═════ MATERIALS PROVIDED

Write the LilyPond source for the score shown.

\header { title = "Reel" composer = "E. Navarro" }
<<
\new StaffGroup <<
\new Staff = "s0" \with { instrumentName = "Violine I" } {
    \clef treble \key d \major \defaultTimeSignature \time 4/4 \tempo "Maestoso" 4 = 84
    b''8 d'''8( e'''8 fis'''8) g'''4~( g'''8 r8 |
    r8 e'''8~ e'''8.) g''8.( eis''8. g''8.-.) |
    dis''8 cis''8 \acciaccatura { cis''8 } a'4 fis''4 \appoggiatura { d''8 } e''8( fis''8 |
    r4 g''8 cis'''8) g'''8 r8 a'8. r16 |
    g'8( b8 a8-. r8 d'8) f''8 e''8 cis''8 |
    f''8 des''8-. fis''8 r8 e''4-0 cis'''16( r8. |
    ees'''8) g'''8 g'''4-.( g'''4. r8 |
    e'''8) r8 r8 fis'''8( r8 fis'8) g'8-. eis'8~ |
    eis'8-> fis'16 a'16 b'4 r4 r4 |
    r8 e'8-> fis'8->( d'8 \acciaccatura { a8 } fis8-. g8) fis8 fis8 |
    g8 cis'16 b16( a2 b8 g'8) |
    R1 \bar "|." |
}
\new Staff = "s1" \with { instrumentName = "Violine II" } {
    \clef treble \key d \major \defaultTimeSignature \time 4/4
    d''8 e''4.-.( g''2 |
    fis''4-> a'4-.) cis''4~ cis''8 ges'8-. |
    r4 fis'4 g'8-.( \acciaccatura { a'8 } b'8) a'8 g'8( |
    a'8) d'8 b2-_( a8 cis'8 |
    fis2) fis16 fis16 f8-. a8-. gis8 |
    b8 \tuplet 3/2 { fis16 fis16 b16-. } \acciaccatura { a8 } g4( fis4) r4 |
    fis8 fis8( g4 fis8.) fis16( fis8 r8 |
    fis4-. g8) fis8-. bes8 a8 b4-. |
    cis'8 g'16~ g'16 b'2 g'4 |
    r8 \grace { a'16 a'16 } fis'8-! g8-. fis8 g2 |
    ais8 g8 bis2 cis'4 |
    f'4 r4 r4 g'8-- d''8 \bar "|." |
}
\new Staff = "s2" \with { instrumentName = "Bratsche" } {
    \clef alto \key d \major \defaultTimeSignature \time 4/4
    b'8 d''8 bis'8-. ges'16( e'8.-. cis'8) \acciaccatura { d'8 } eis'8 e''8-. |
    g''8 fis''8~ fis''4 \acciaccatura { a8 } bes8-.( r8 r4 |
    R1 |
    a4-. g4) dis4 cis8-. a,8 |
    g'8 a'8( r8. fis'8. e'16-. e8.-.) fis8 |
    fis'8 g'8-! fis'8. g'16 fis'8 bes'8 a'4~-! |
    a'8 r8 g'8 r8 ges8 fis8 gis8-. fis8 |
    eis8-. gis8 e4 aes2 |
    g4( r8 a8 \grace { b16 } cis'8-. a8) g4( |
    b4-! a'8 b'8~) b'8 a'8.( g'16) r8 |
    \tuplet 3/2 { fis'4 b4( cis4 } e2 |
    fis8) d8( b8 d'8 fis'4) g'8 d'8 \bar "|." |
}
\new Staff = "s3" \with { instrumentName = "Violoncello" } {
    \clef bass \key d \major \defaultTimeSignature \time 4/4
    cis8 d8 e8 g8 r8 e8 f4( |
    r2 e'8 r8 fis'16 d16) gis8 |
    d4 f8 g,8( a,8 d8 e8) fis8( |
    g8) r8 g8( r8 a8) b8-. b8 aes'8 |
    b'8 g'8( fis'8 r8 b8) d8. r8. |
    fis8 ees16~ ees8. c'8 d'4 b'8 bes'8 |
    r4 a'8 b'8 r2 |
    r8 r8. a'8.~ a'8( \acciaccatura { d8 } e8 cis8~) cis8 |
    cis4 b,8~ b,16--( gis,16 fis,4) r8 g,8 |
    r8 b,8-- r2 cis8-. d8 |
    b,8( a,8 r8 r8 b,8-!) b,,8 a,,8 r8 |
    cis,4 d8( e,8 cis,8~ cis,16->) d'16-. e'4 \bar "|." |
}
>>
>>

══════════

*SET PROBLEM*. Please find each line in the entries above that contains the string "with" and copy those lines out. Letter case must match.

*EXPECTED ANSWER*.
\new Staff = "s0" \with { instrumentName = "Violine I" } {
\new Staff = "s1" \with { instrumentName = "Violine II" } {
\new Staff = "s2" \with { instrumentName = "Bratsche" } {
\new Staff = "s3" \with { instrumentName = "Violoncello" } {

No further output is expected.